WORK ORDER: The answer must be an exact copy of the lines from the one containing "pink brick C3 level 1 -> pink tile C3 level 1" through the end of the records, with the pictures left out.
****
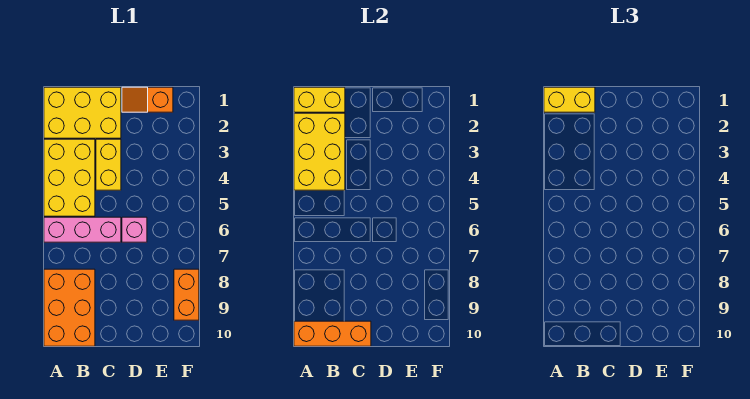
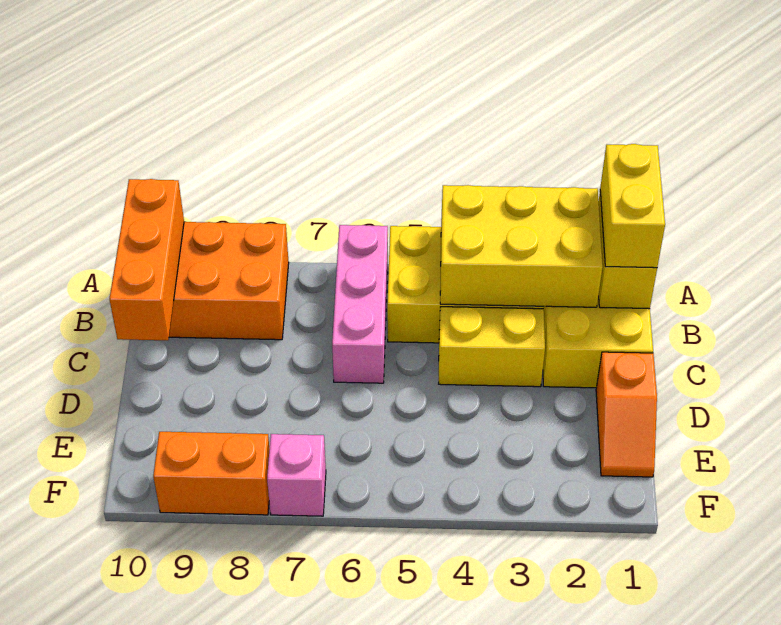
orange slope D1:E1 level 1 top E -> orange slope D1:E1 level 1 top D
pink brick D6 level 1 -> pink brick F7 level 1

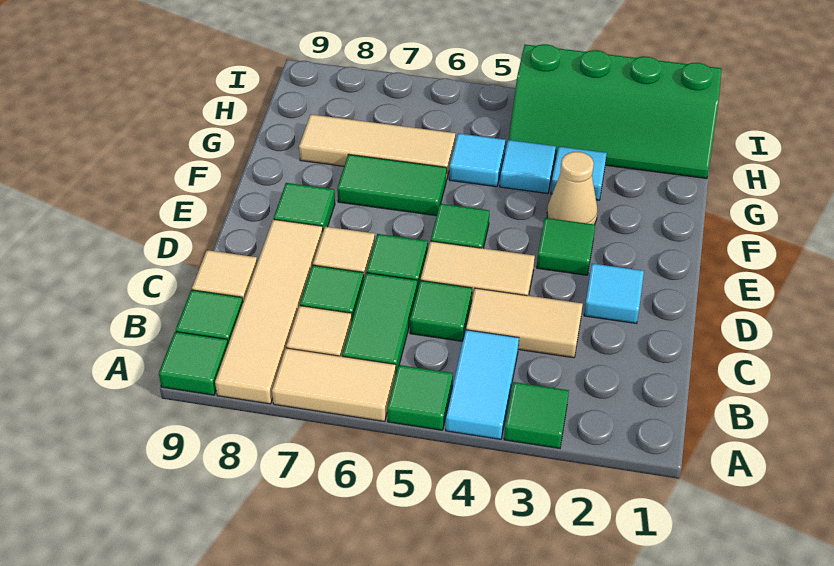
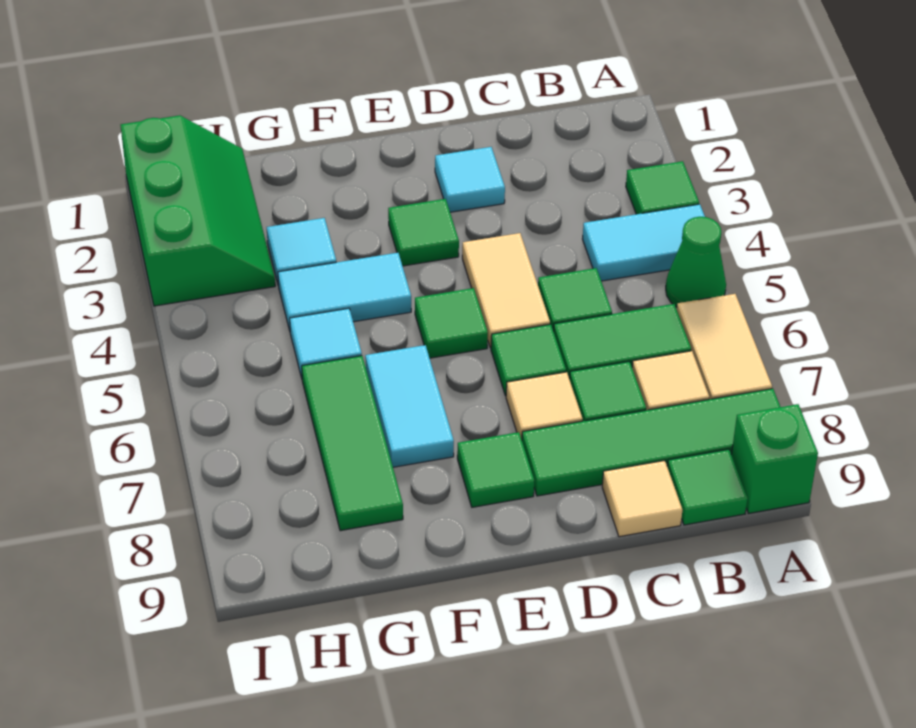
green tile A5 level 1 -> green cone A5 level 1
tan tile A8:D8 level 1 -> green tile A8:D8 level 1
green tile A9 level 1 -> green brick A9 level 1
tan tile C3:C4 level 1 -> none
tan cone F3 level 1 -> none
green tile F6:F7 level 1 -> cyan tile F6:F7 level 1
cyan tile G4 level 1 -> cyan tile F4:G4 level 1
tan tile G6:G8 level 1 -> green tile G6:G8 level 1
green slope H1:I4 level 1 top I -> green slope H1:I3 level 1 top I

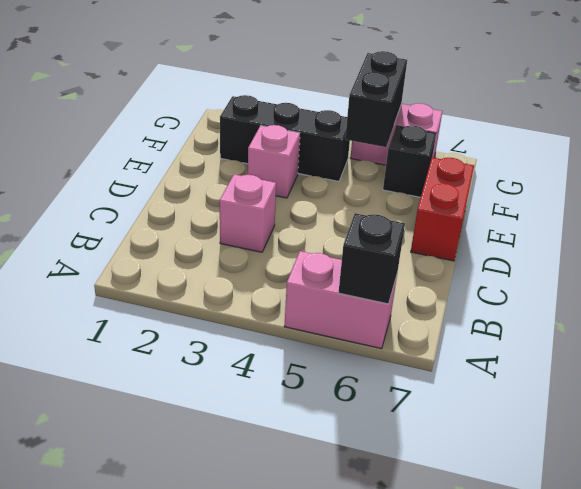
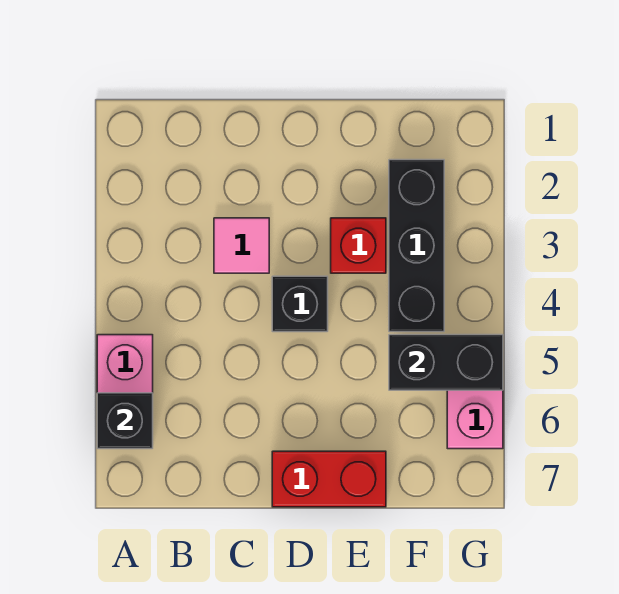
pink brick C3 level 1 -> pink tile C3 level 1
pink brick E3 level 1 -> red brick E3 level 1
black brick F6 level 1 -> black brick D4 level 1

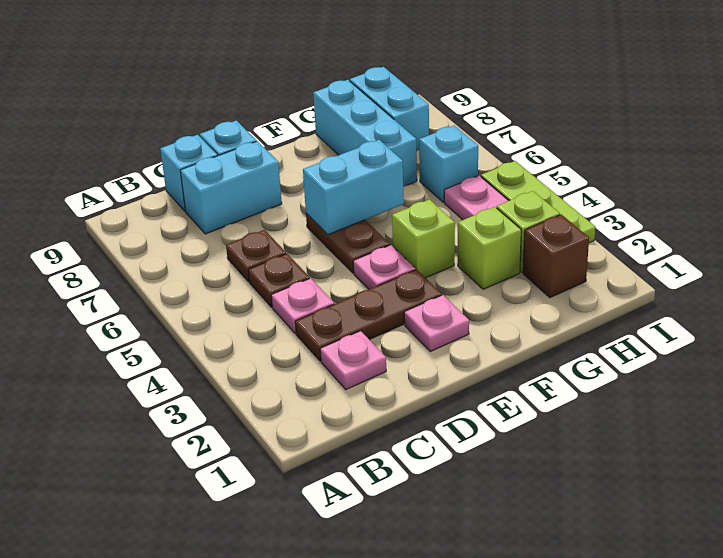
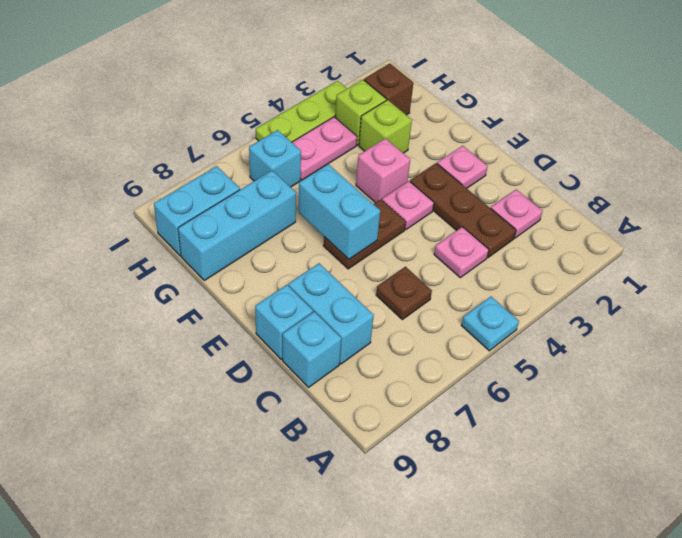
none -> cyan plate A5 level 1
brown plate C5 level 1 -> none
lime brick F4 level 1 -> pink brick F4 level 1

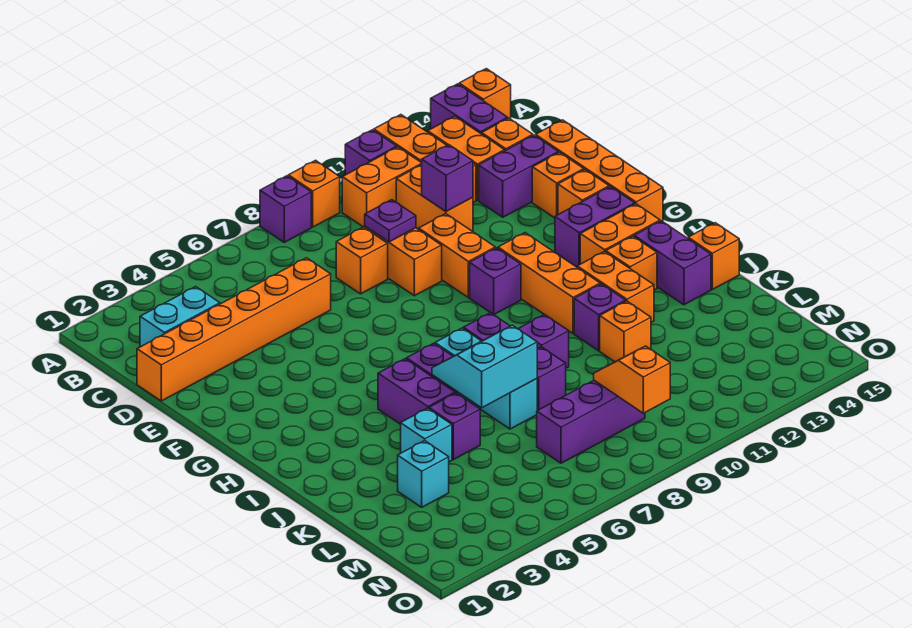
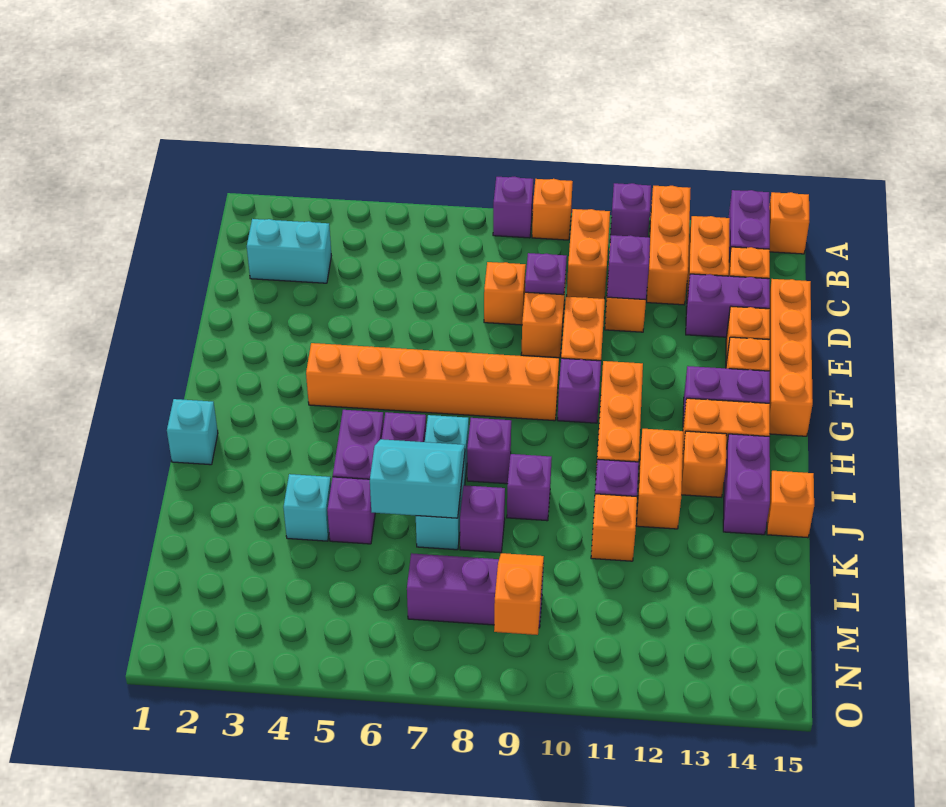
orange brick B10:B11 level 1 -> orange brick B10:C10 level 1
orange brick D1:D6 level 1 -> orange brick G4:G9 level 1
cyan brick L3 level 1 -> cyan brick I1 level 1

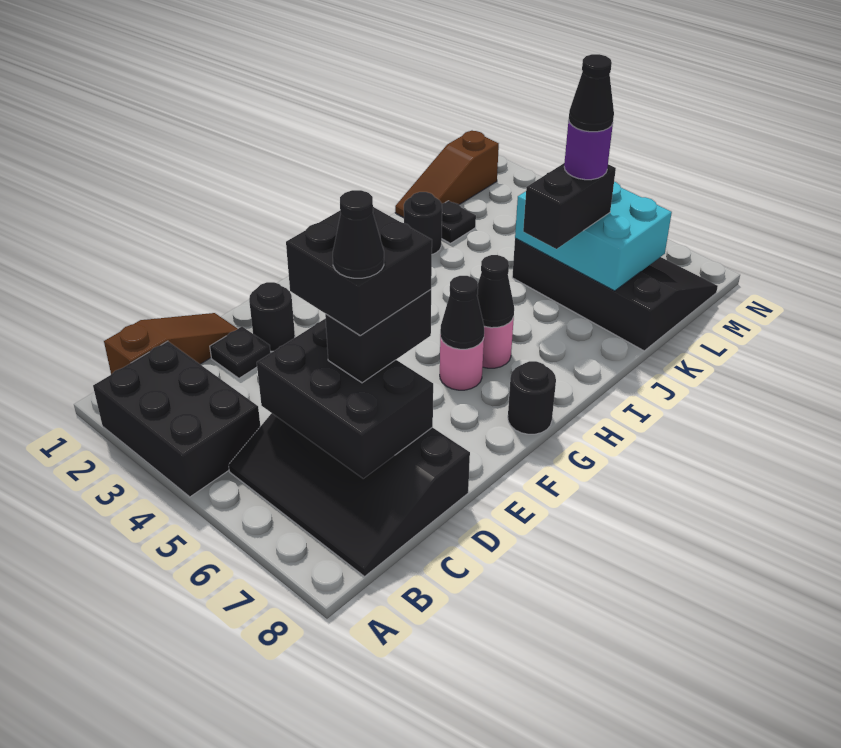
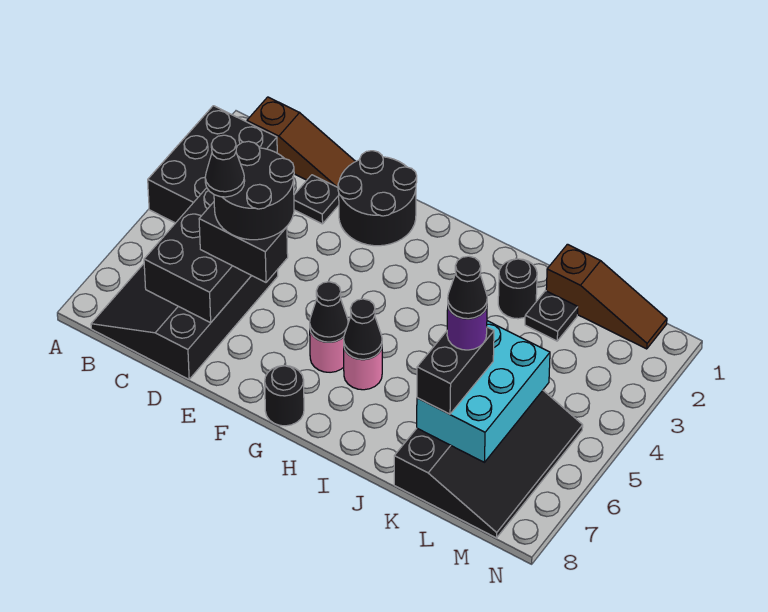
black brick D5:E6 level 4 -> black round brick D5:E6 level 4
black round brick E2 level 1 -> black round brick E1:F2 level 1
black brick J6:K6 level 3 -> black brick K6:K7 level 3
brown slope K1:M1 level 1 top M -> brown slope K1:M1 level 1 top K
****
TASK ANSWER:
pink brick C3 level 1 -> pink tile C3 level 1
pink brick E3 level 1 -> red brick E3 level 1
black brick F6 level 1 -> black brick D4 level 1

none -> cyan plate A5 level 1
brown plate C5 level 1 -> none
lime brick F4 level 1 -> pink brick F4 level 1

orange brick B10:B11 level 1 -> orange brick B10:C10 level 1
orange brick D1:D6 level 1 -> orange brick G4:G9 level 1
cyan brick L3 level 1 -> cyan brick I1 level 1

black brick D5:E6 level 4 -> black round brick D5:E6 level 4
black round brick E2 level 1 -> black round brick E1:F2 level 1
black brick J6:K6 level 3 -> black brick K6:K7 level 3
brown slope K1:M1 level 1 top M -> brown slope K1:M1 level 1 top K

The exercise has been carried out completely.